_Activity_. In the reply, give back exactly the lines from the one with "grey glasses: 1 -> 2" through the last line of the records, without pictures.

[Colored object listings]

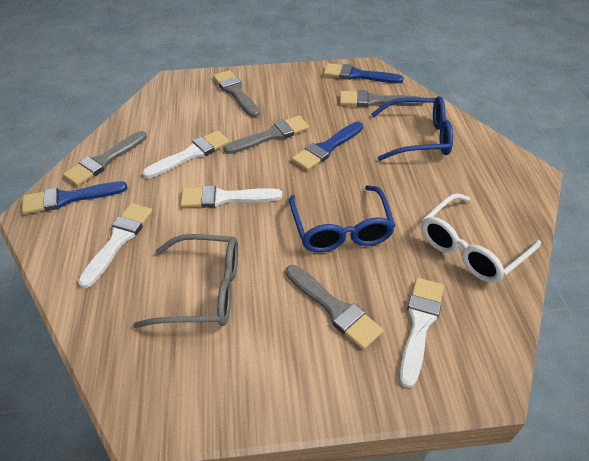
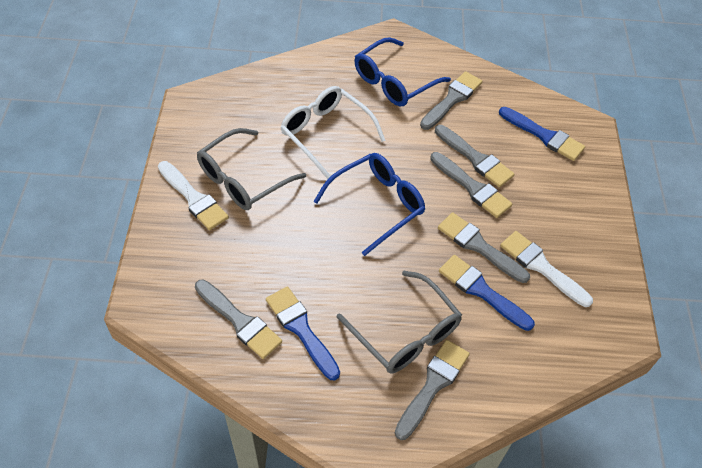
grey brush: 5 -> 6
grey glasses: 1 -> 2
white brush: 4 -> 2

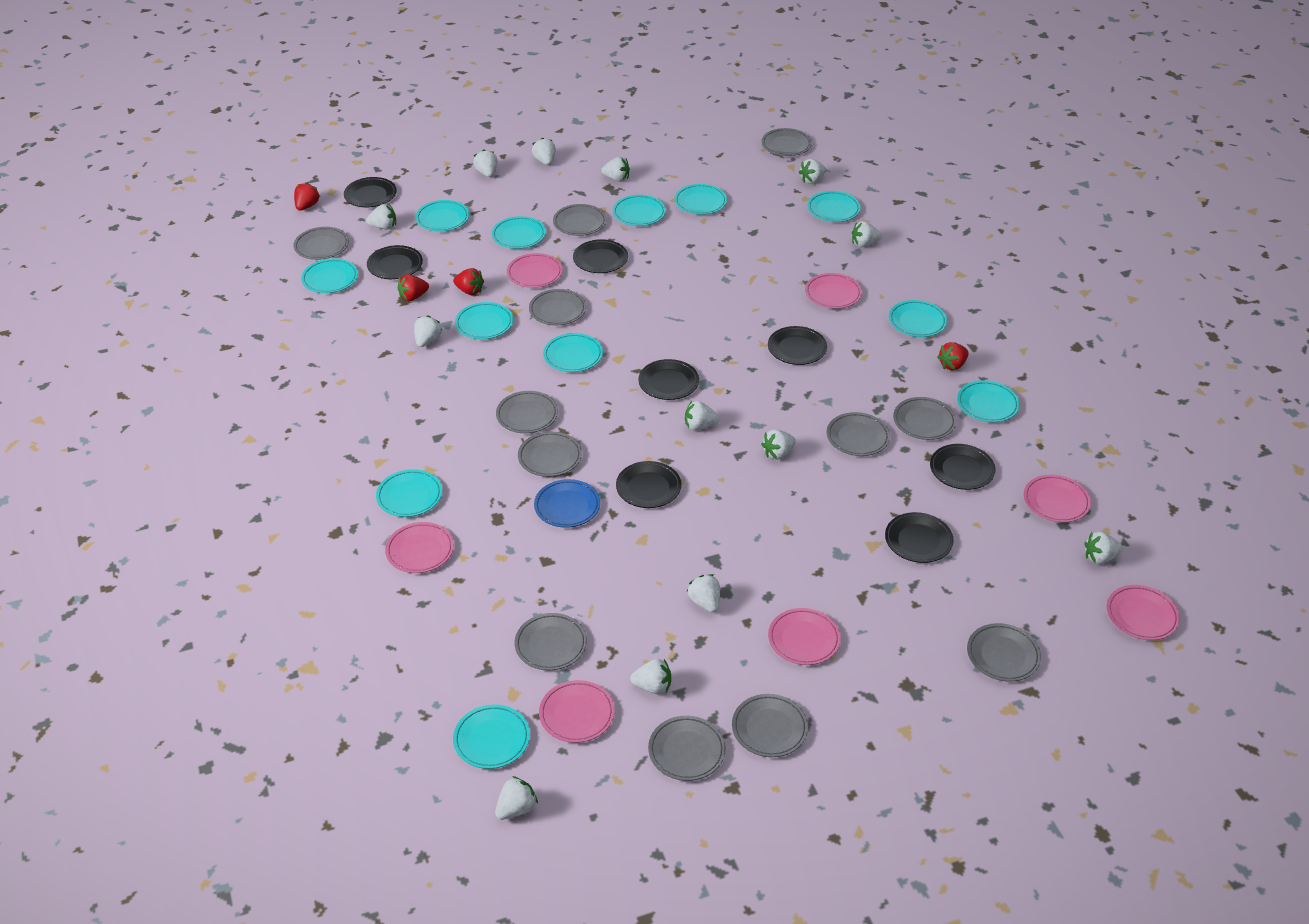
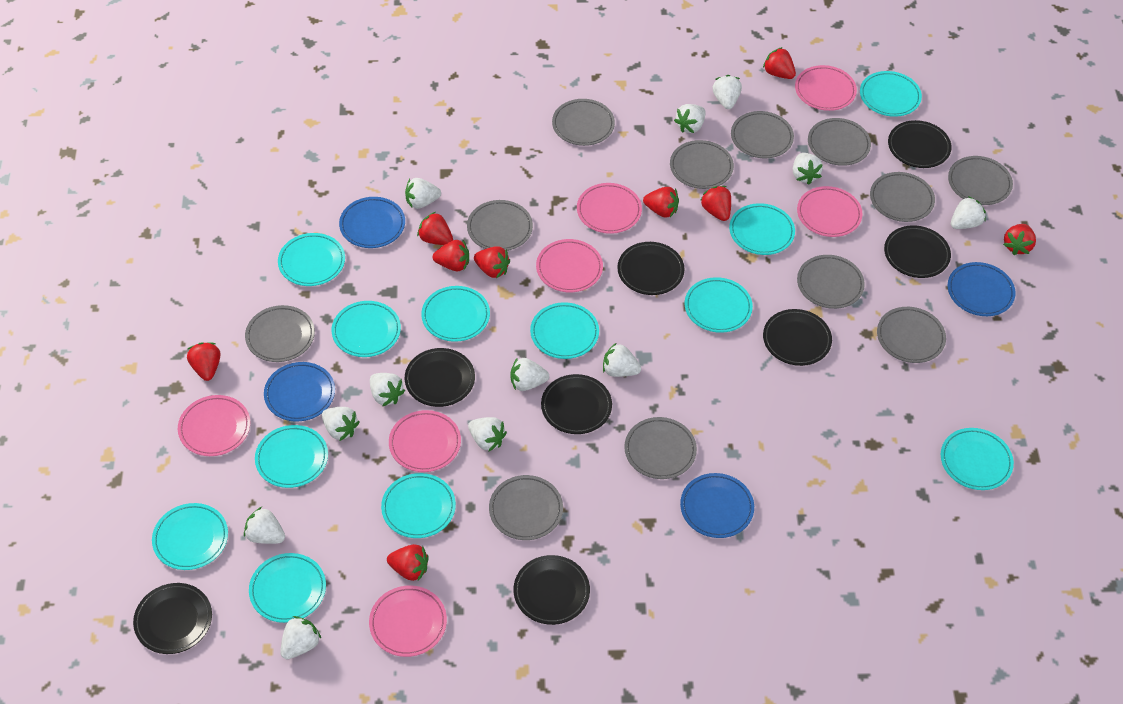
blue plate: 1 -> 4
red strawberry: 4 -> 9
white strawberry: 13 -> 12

_Problem solution_.
grey glasses: 1 -> 2
white brush: 4 -> 2

blue plate: 1 -> 4
red strawberry: 4 -> 9
white strawberry: 13 -> 12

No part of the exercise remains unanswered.